Task statement | Would you reproduce the data below exactly, please, leaving out its images?

※ ※ ※

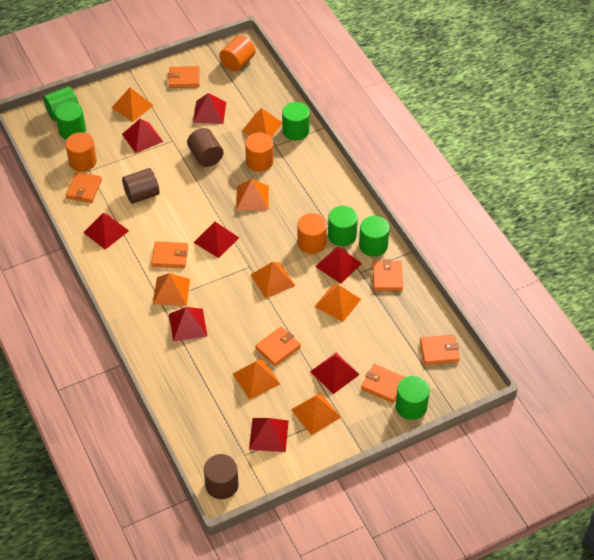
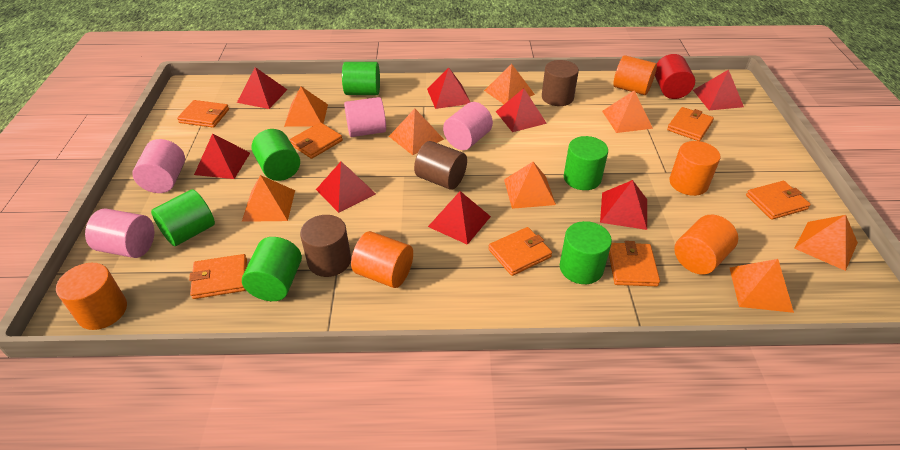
orange cylinder: 4 -> 5
pink cylinder: 0 -> 4
red cylinder: 0 -> 1

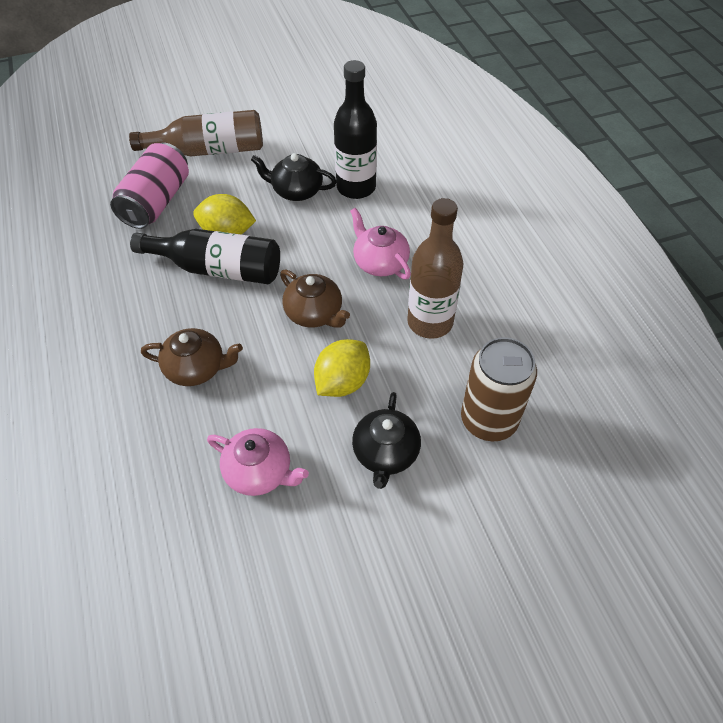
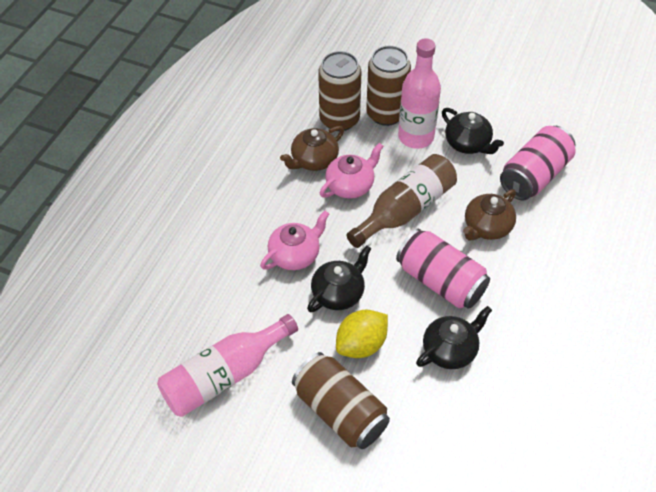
black bottle: 2 -> 0
black teapot: 2 -> 3
brown bottle: 2 -> 1
brown can: 1 -> 3
pink bottle: 0 -> 2
pink can: 1 -> 2
yellow lemon: 2 -> 1

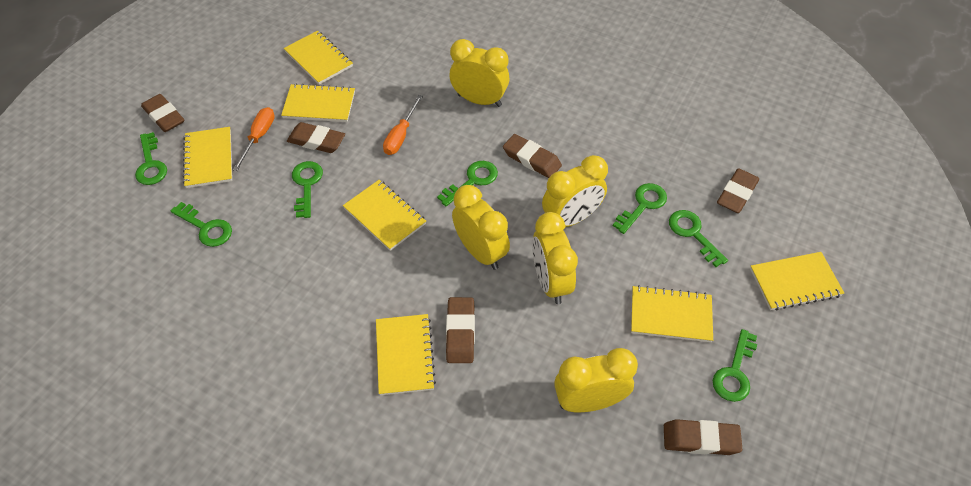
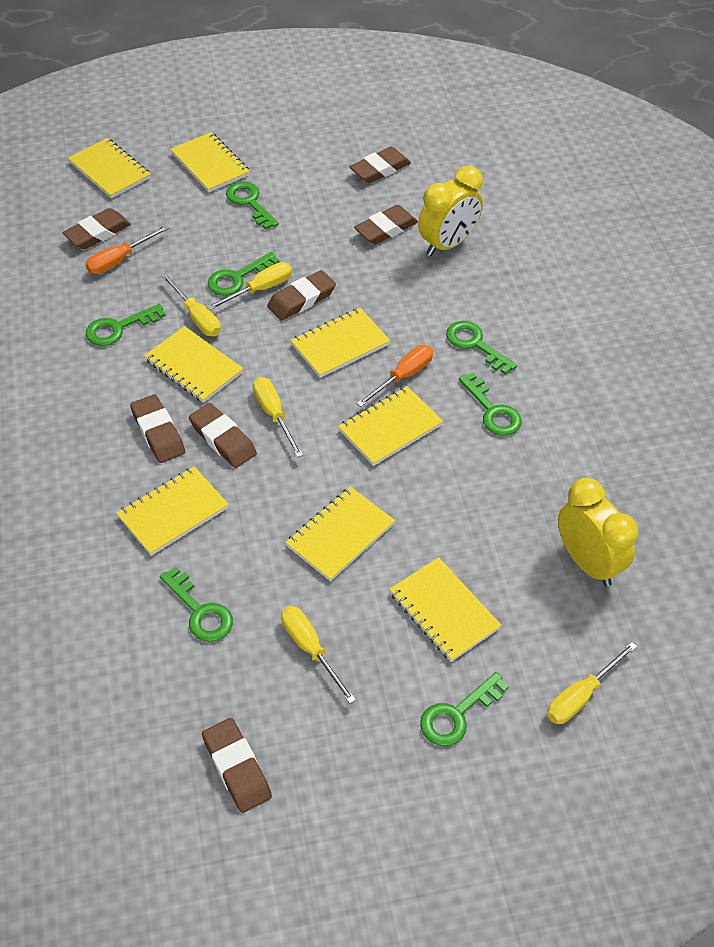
brown eraser: 6 -> 7
yellow clock: 5 -> 2
yellow notebook: 7 -> 8
yellow screwdriver: 0 -> 5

※ ※ ※

Exercise output |
orange cylinder: 4 -> 5
pink cylinder: 0 -> 4
red cylinder: 0 -> 1

black bottle: 2 -> 0
black teapot: 2 -> 3
brown bottle: 2 -> 1
brown can: 1 -> 3
pink bottle: 0 -> 2
pink can: 1 -> 2
yellow lemon: 2 -> 1

brown eraser: 6 -> 7
yellow clock: 5 -> 2
yellow notebook: 7 -> 8
yellow screwdriver: 0 -> 5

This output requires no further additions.